TASK PROMPT:
Copy the lines of the material below verbatim, from the first line through the line holding "red circle: moved 3 px left, 10 px up", inclusive.

RAW RECORDS:
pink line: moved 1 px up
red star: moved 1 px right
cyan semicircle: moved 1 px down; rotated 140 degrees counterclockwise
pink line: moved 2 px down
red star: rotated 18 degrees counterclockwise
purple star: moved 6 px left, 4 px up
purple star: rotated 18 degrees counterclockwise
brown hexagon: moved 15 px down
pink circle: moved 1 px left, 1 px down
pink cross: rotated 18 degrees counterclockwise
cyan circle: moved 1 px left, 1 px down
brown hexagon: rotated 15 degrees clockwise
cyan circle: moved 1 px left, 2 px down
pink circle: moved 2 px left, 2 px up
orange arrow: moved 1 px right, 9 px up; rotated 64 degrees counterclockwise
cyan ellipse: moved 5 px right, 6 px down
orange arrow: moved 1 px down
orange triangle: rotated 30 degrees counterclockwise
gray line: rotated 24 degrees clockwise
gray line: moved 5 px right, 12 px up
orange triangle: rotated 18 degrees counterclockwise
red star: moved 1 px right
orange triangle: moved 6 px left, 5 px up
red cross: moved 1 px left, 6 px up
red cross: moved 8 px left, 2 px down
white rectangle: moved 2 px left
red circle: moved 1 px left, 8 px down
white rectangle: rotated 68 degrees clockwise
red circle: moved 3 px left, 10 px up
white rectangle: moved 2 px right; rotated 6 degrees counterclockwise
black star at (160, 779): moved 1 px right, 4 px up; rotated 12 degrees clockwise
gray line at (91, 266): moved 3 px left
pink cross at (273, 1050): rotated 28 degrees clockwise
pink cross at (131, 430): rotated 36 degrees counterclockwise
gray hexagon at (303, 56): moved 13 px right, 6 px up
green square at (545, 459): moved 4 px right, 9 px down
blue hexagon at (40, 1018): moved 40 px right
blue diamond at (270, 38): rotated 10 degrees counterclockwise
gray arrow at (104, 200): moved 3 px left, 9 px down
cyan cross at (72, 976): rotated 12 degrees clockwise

RESULT OF THE EXERCISE:
pink line: moved 1 px up
red star: moved 1 px right
cyan semicircle: moved 1 px down; rotated 140 degrees counterclockwise
pink line: moved 2 px down
red star: rotated 18 degrees counterclockwise
purple star: moved 6 px left, 4 px up
purple star: rotated 18 degrees counterclockwise
brown hexagon: moved 15 px down
pink circle: moved 1 px left, 1 px down
pink cross: rotated 18 degrees counterclockwise
cyan circle: moved 1 px left, 1 px down
brown hexagon: rotated 15 degrees clockwise
cyan circle: moved 1 px left, 2 px down
pink circle: moved 2 px left, 2 px up
orange arrow: moved 1 px right, 9 px up; rotated 64 degrees counterclockwise
cyan ellipse: moved 5 px right, 6 px down
orange arrow: moved 1 px down
orange triangle: rotated 30 degrees counterclockwise
gray line: rotated 24 degrees clockwise
gray line: moved 5 px right, 12 px up
orange triangle: rotated 18 degrees counterclockwise
red star: moved 1 px right
orange triangle: moved 6 px left, 5 px up
red cross: moved 1 px left, 6 px up
red cross: moved 8 px left, 2 px down
white rectangle: moved 2 px left
red circle: moved 1 px left, 8 px down
white rectangle: rotated 68 degrees clockwise
red circle: moved 3 px left, 10 px up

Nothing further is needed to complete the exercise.